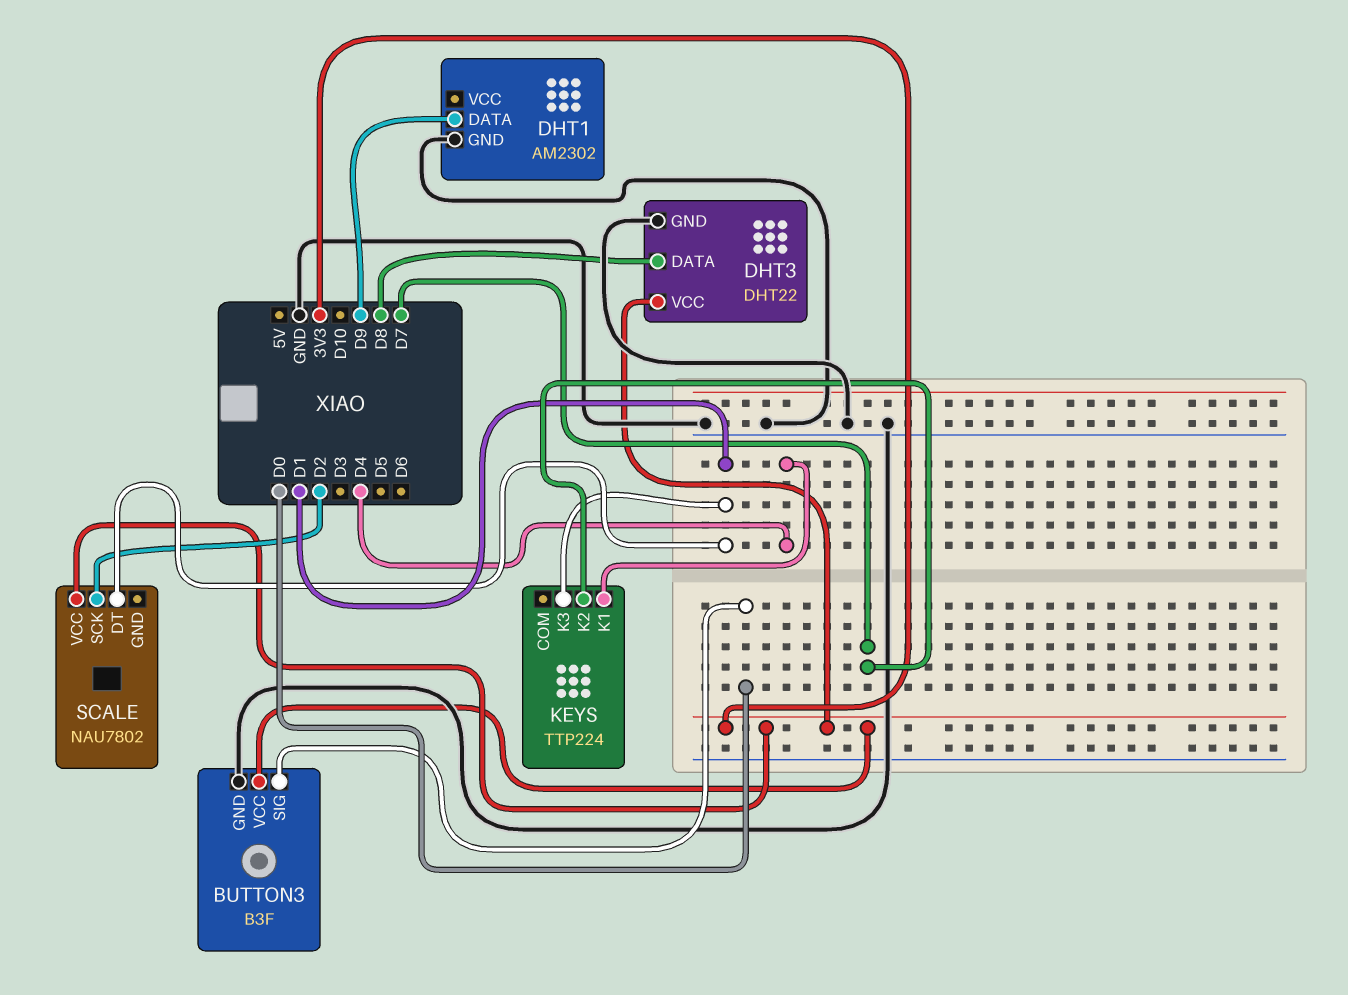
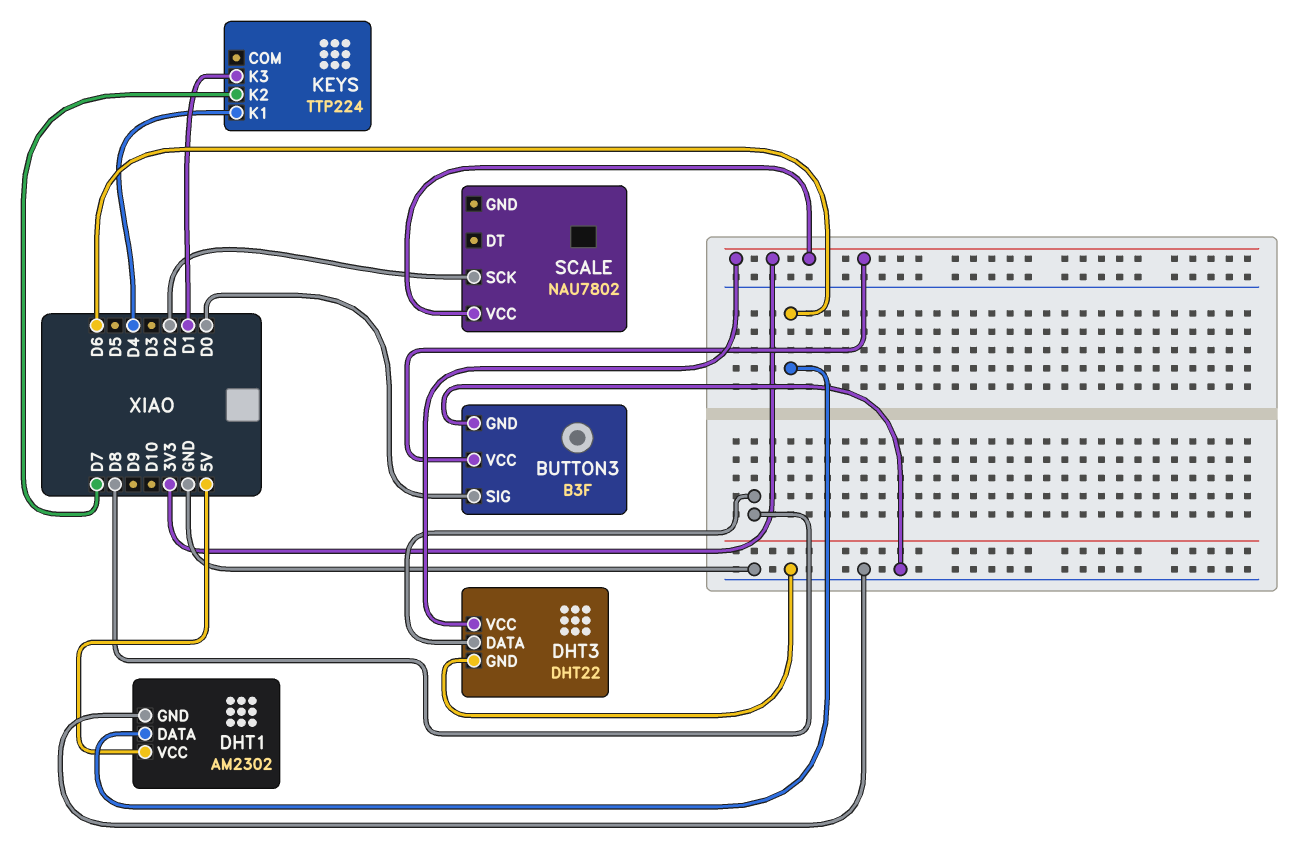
DHT1 pin DATA: D9 -> D6
DHT1 pin VCC: none -> 5V
SCALE pin DT: D1 -> none

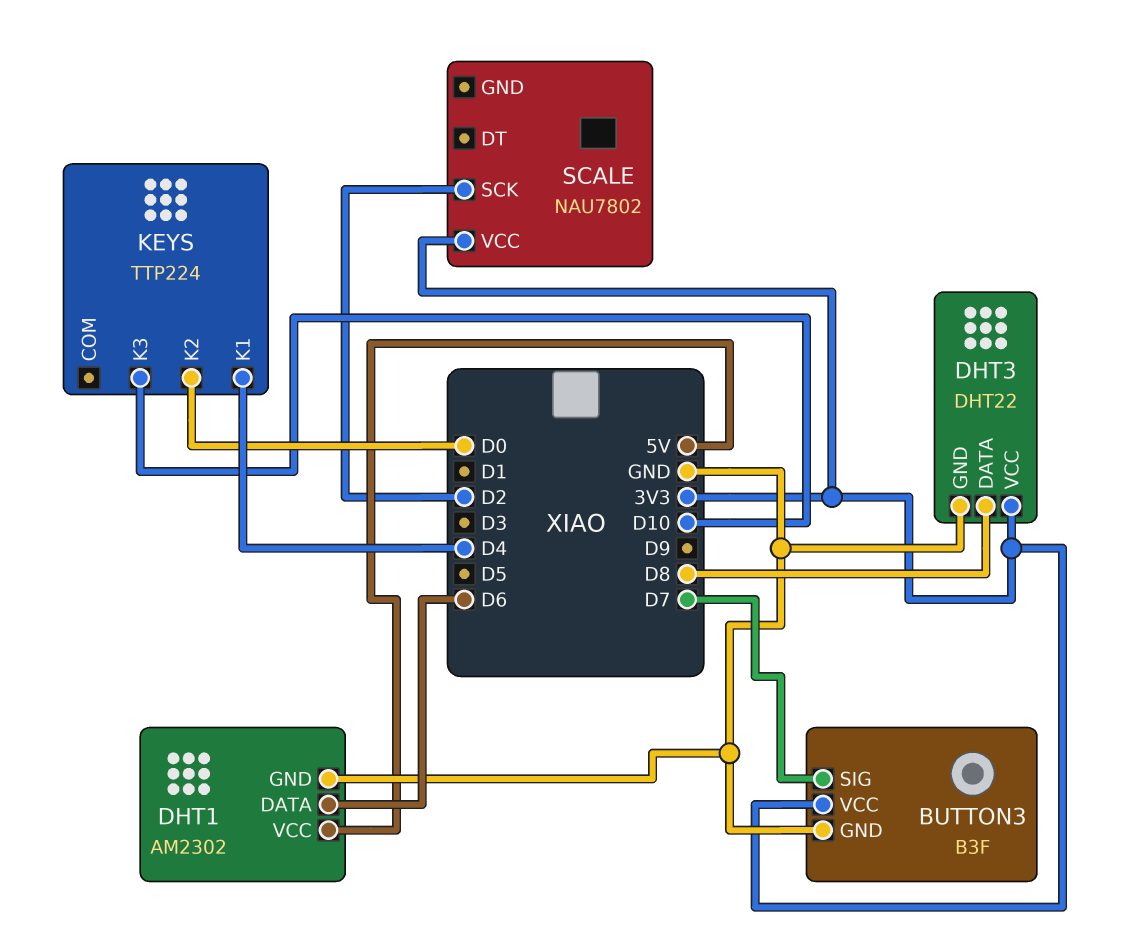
BUTTON3 pin SIG: D0 -> D7
KEYS pin K2: D7 -> D0
KEYS pin K3: D1 -> D10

--

Exactly as written, restate all of the data, leaving out the images.

DHT1 pin DATA: D9 -> D6
DHT1 pin VCC: none -> 5V
SCALE pin DT: D1 -> none

BUTTON3 pin SIG: D0 -> D7
KEYS pin K2: D7 -> D0
KEYS pin K3: D1 -> D10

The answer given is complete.